Go through the entries below, count every line with the string "badge", and answer with only that number.

Exercise input: Begin

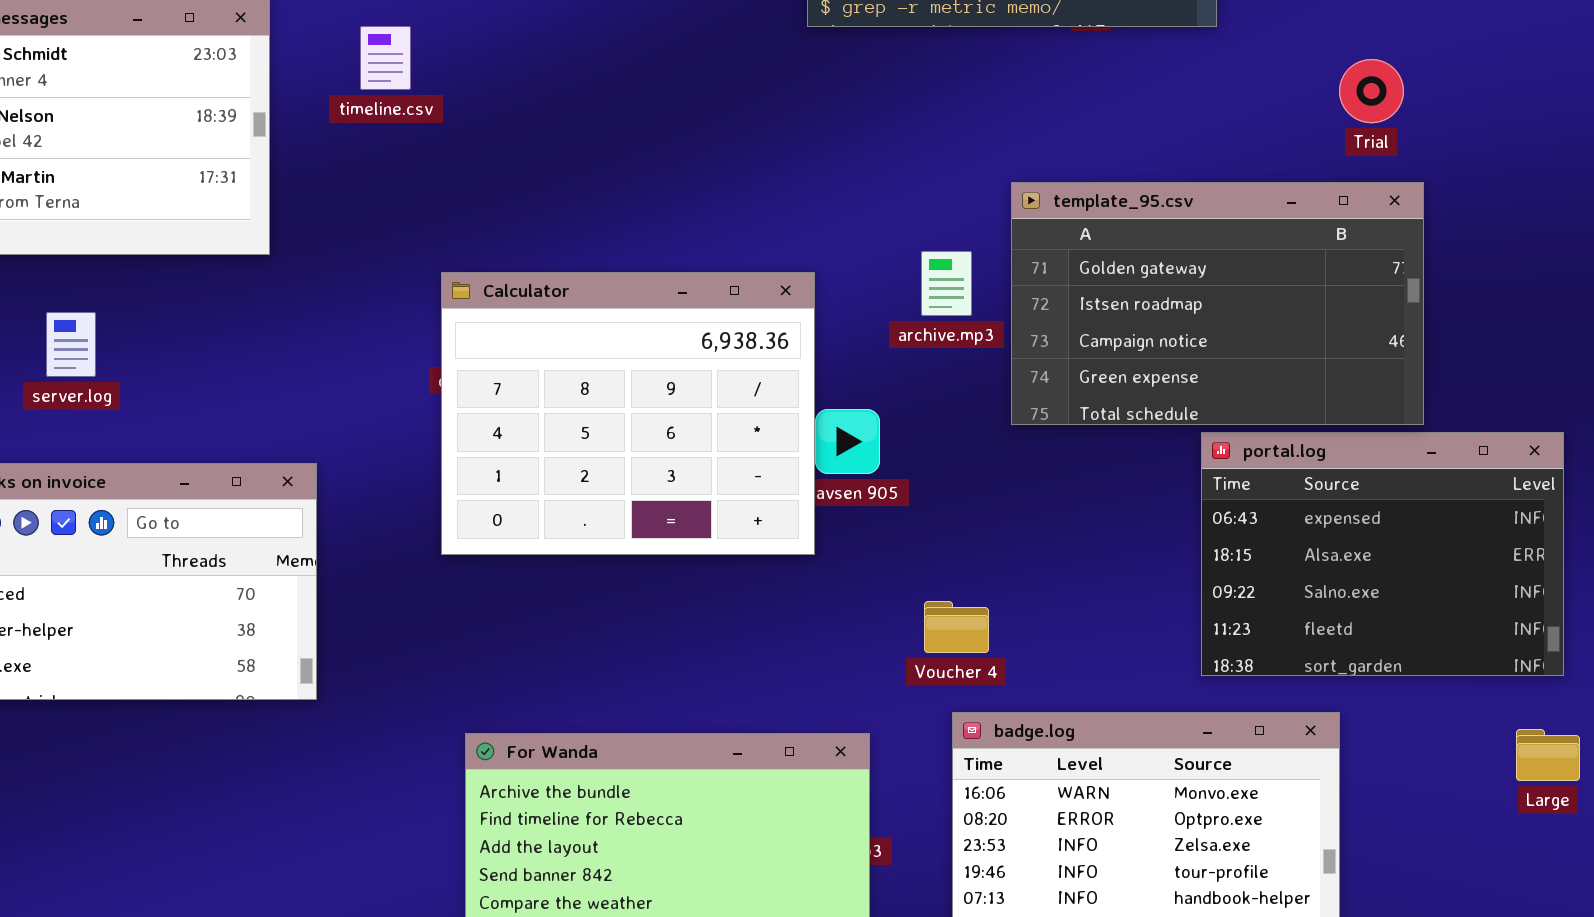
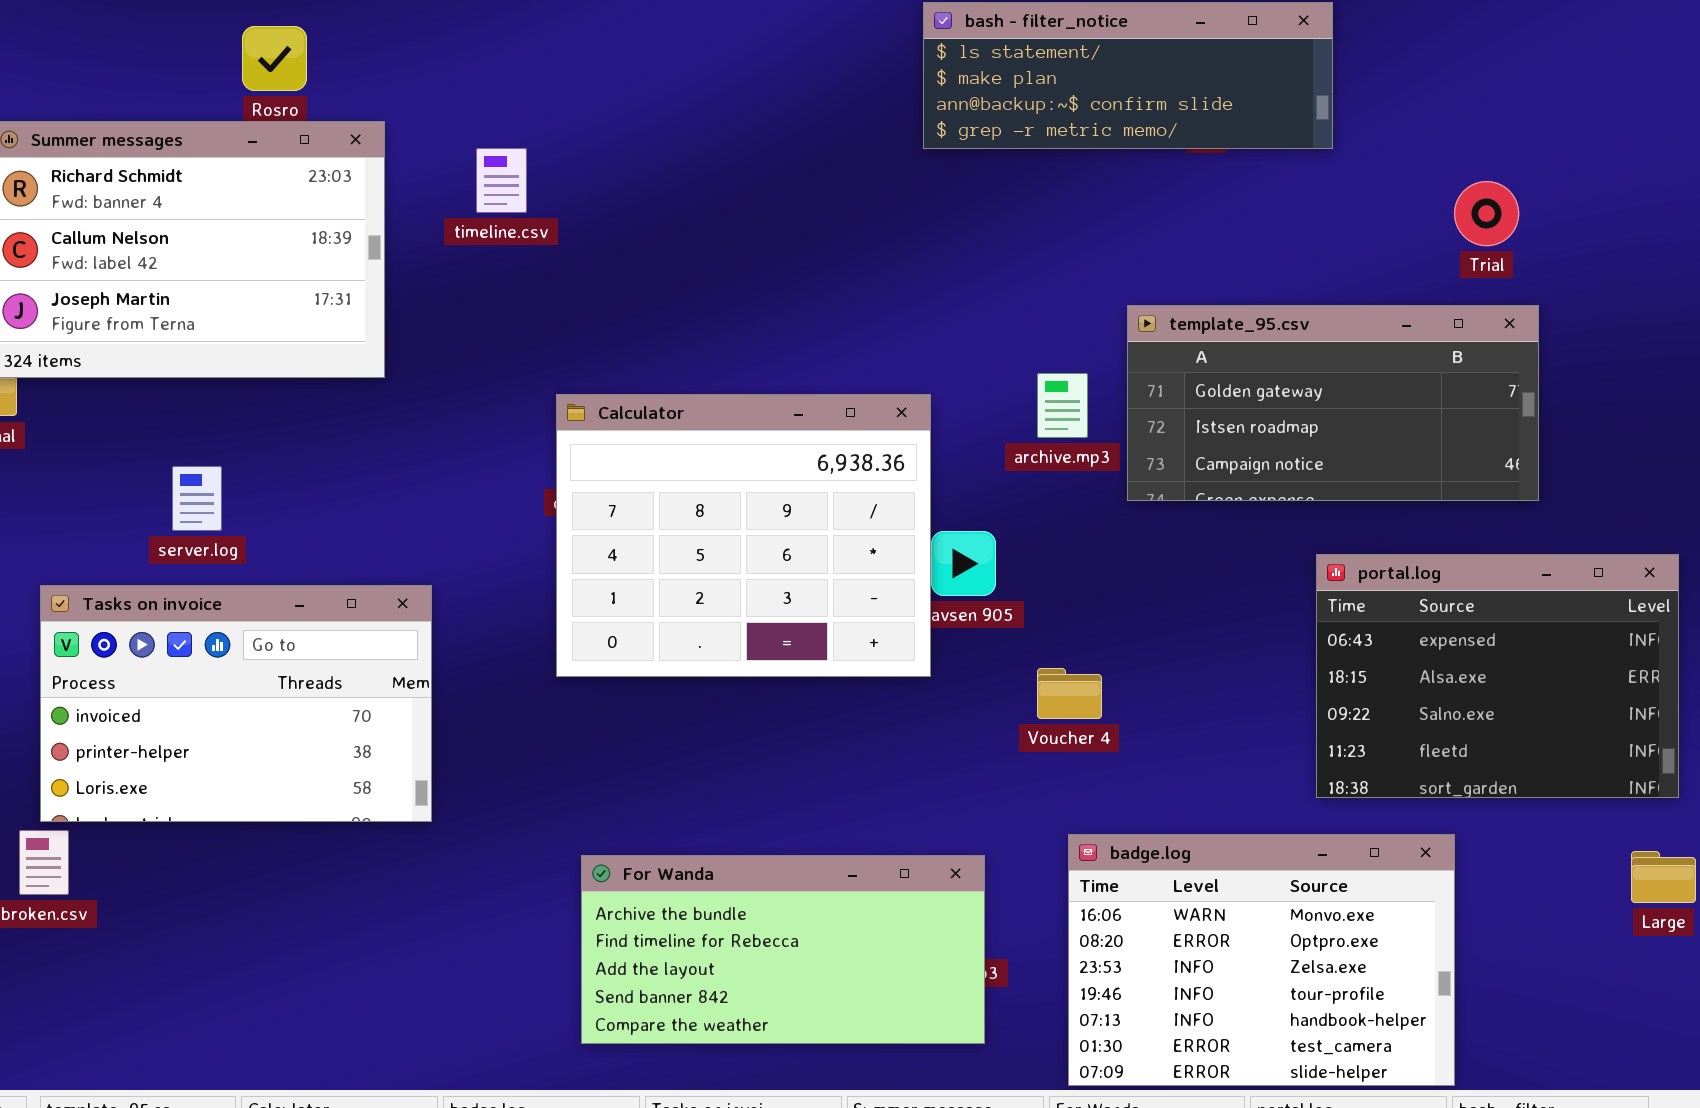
template_95.csv: [1011,182,1424,425] -> [1127,305,1539,501], resized
server.log: [46,312,96,377] -> [172,466,222,531], moved
Voucher 4: [924,601,989,653] -> [1037,668,1102,719], moved

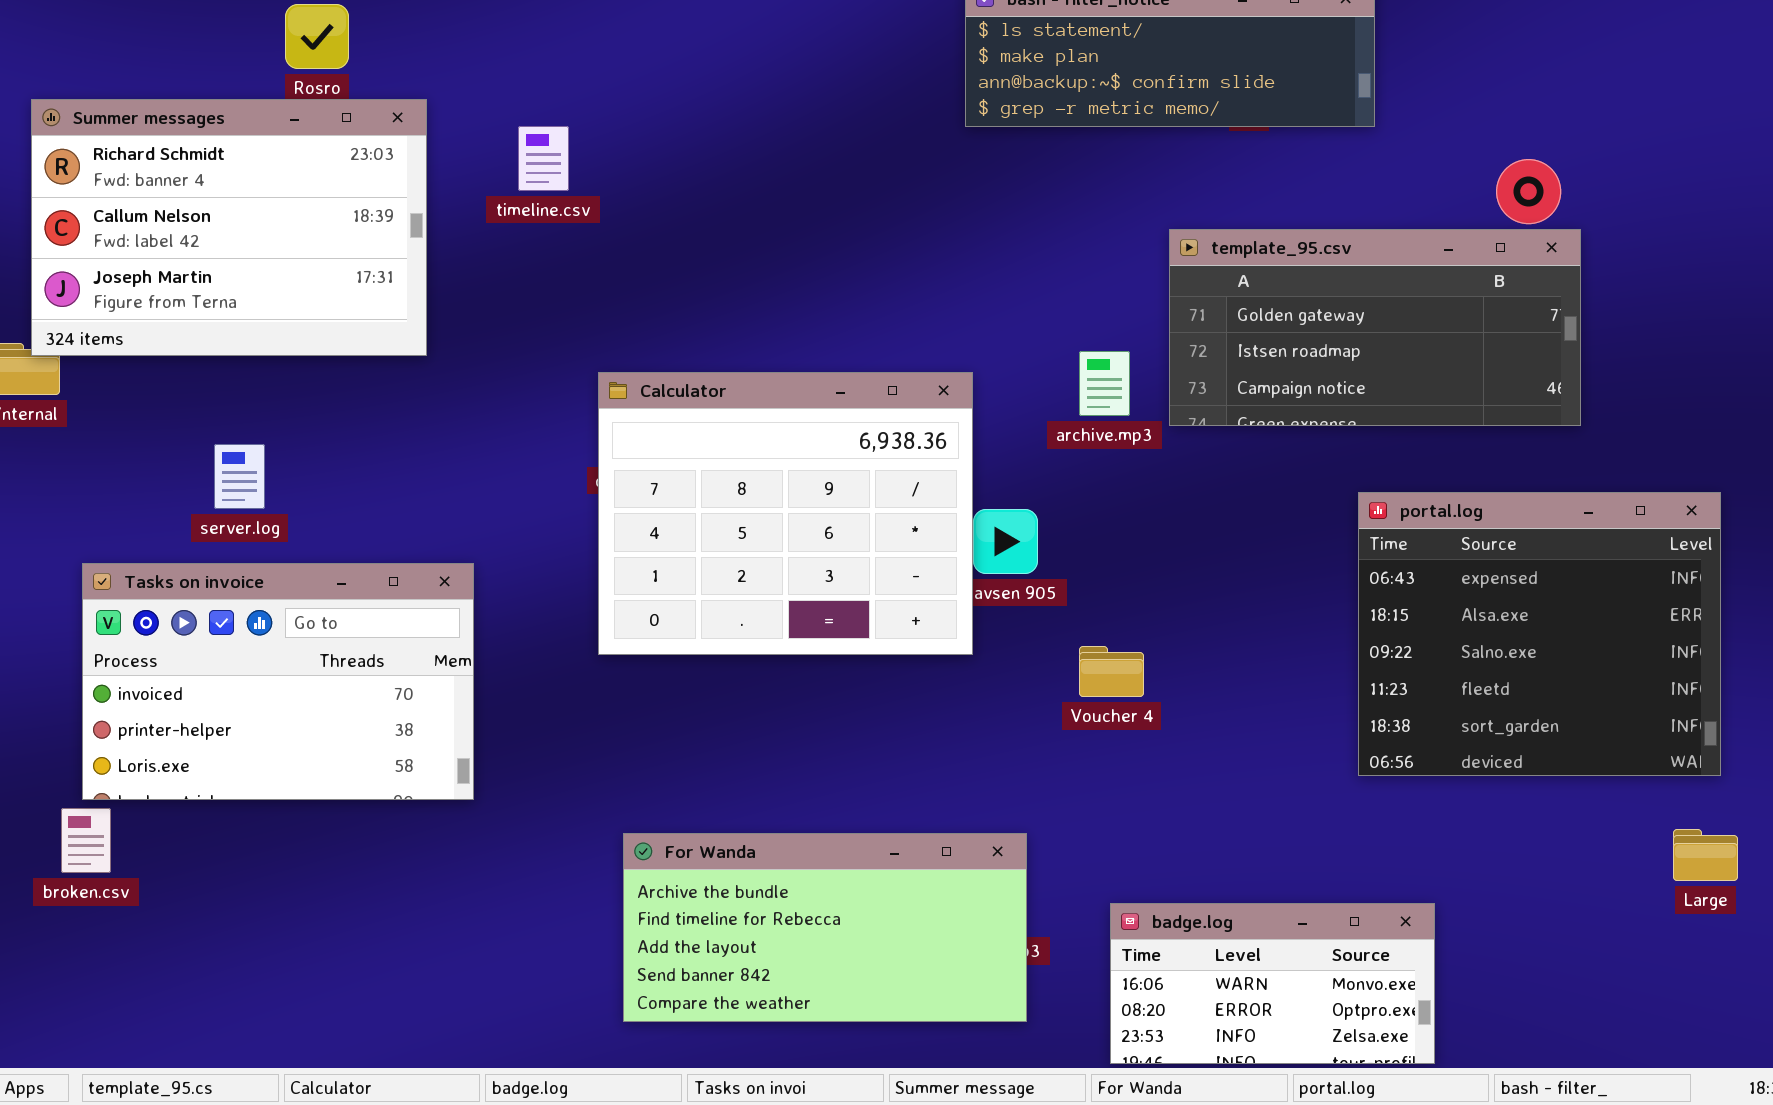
template_95.csv: [1127,305,1539,501] -> [1169,229,1581,426], moved
portal.log: [1316,554,1679,798] -> [1358,492,1721,776], resized
badge.log: [1068,834,1455,1086] -> [1110,903,1435,1064], resized

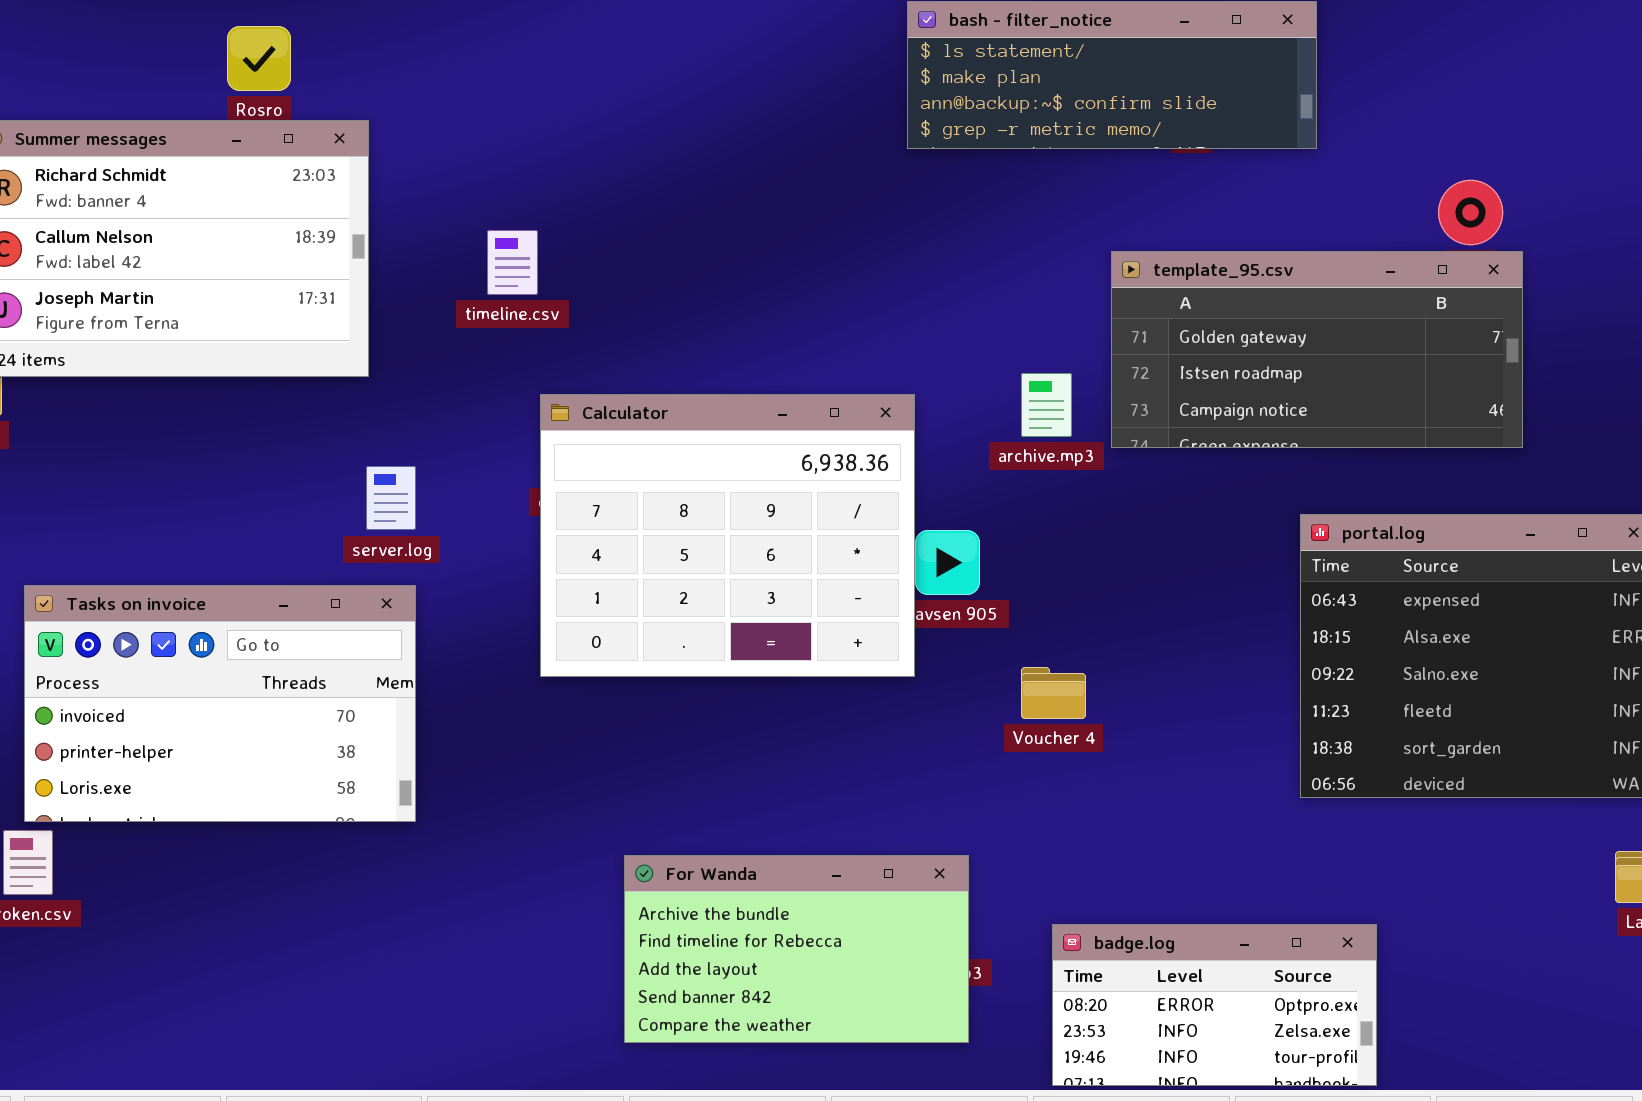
timeline.csv: [518,126,569,191] -> [487,230,538,295], moved
server.log: [214,444,265,509] -> [366,466,416,530], moved
For Wanda: [623,833,1027,1022] -> [624,855,969,1043], resized
badge.log: [1110,903,1435,1064] -> [1052,924,1377,1086], scrolled down 1 row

Exercise input: End

◆ **Result below**: 2